Extracted records:
________________

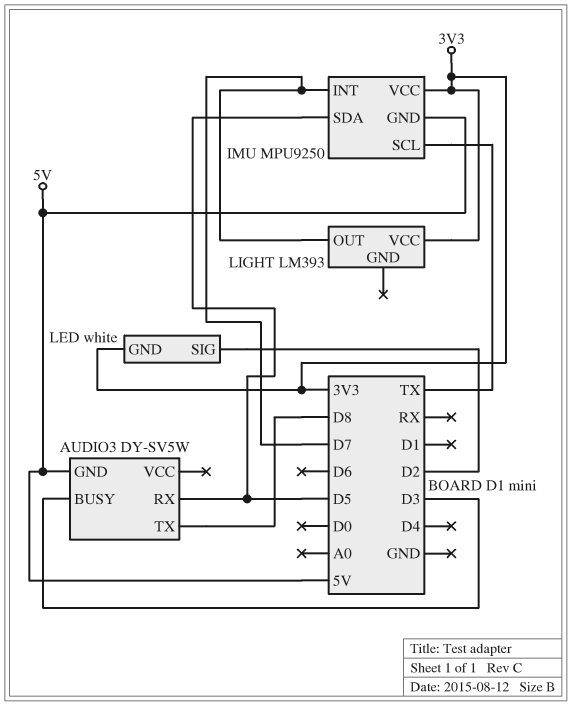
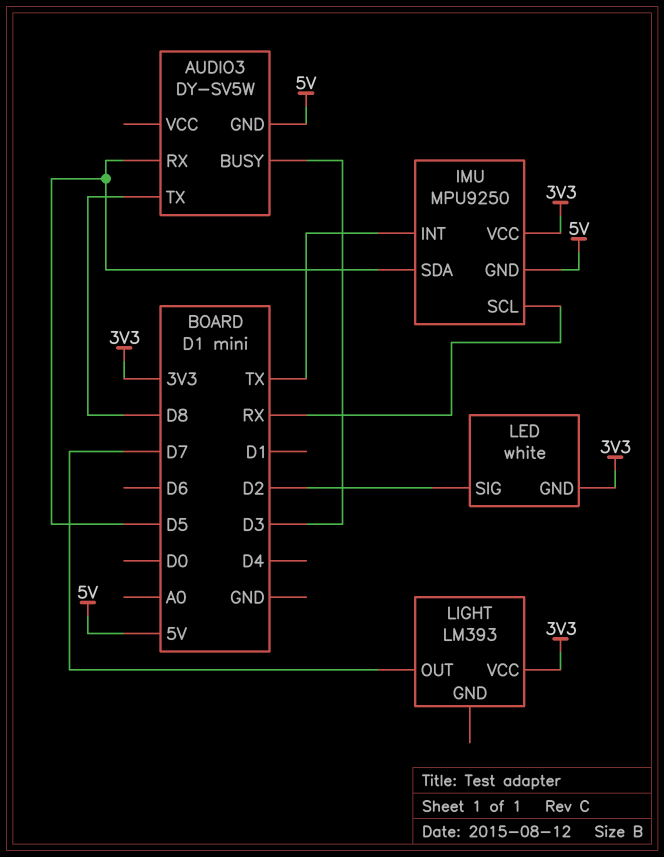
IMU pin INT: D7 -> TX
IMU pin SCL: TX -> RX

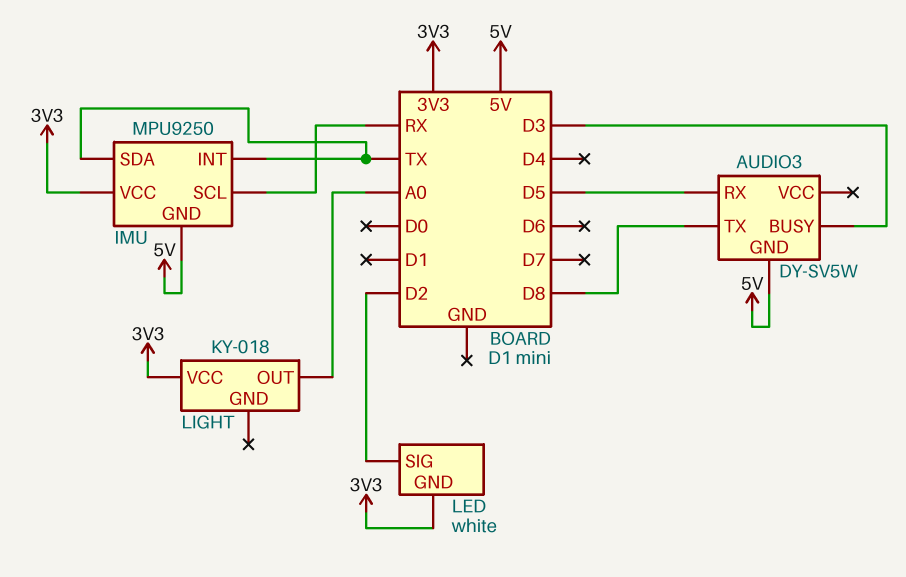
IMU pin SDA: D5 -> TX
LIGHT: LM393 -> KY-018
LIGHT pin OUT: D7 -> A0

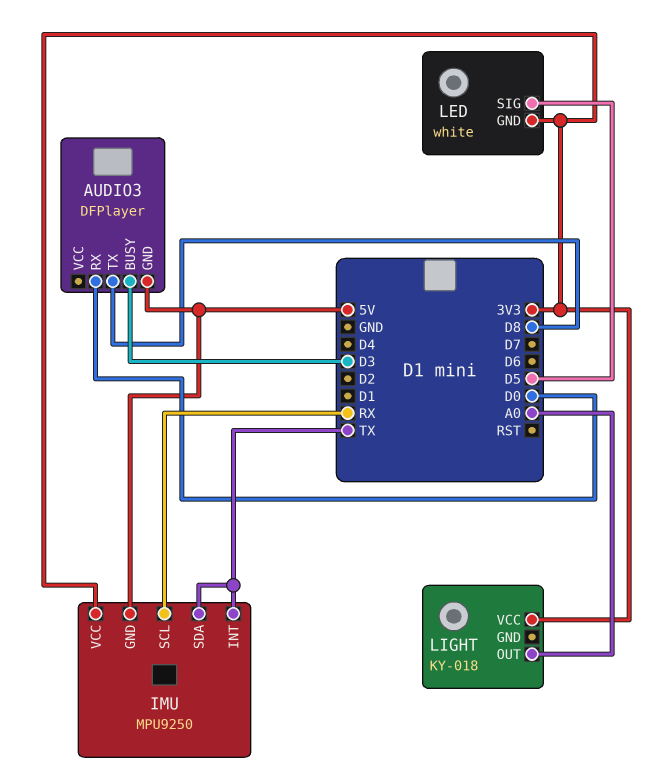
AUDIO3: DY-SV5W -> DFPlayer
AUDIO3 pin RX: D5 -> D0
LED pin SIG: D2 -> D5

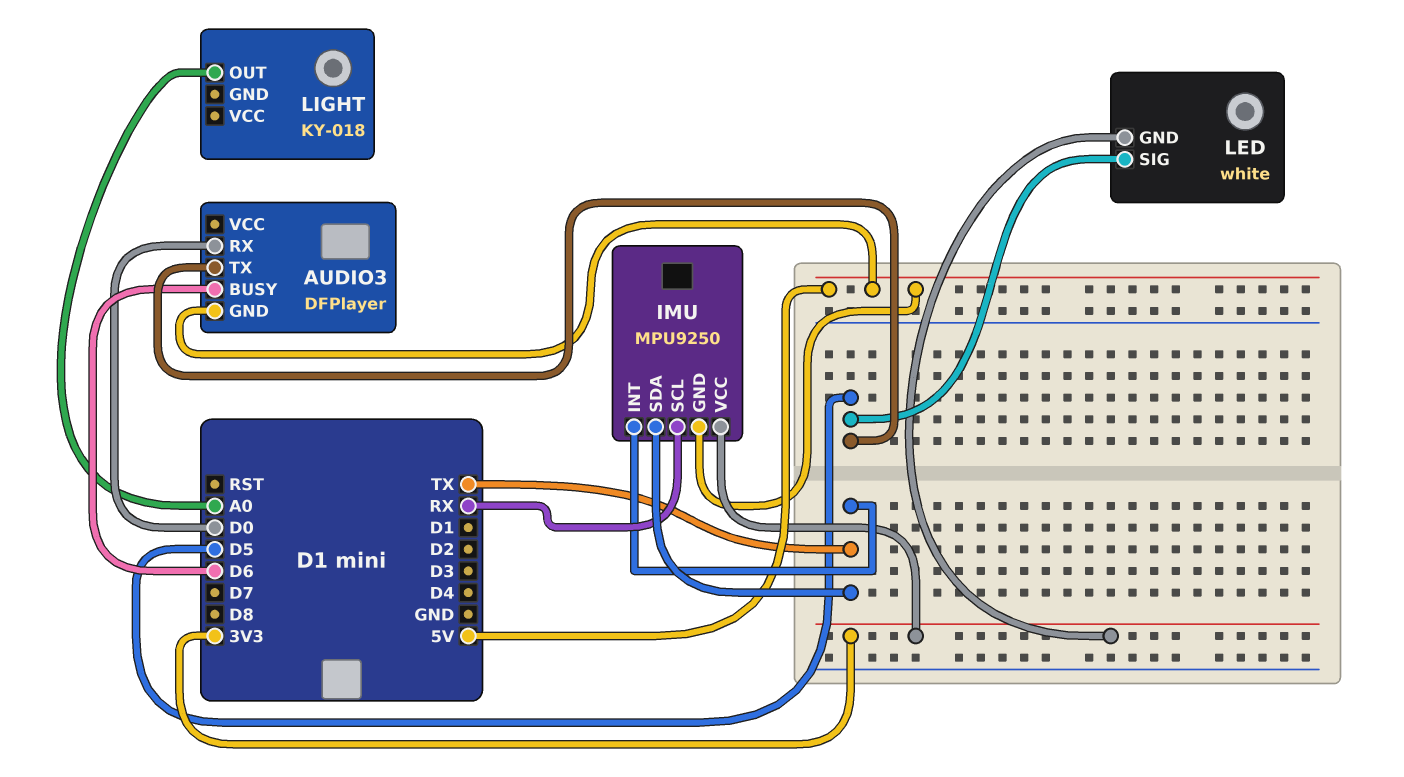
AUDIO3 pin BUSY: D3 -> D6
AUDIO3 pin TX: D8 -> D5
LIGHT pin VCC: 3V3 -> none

________________

Instructions for the task:
Take the records above from the line with "IMU pin SDA: D5 -> TX" down to their last line and please copy those lines exactly, without the pictures.

Answer space:
IMU pin SDA: D5 -> TX
LIGHT: LM393 -> KY-018
LIGHT pin OUT: D7 -> A0

AUDIO3: DY-SV5W -> DFPlayer
AUDIO3 pin RX: D5 -> D0
LED pin SIG: D2 -> D5

AUDIO3 pin BUSY: D3 -> D6
AUDIO3 pin TX: D8 -> D5
LIGHT pin VCC: 3V3 -> none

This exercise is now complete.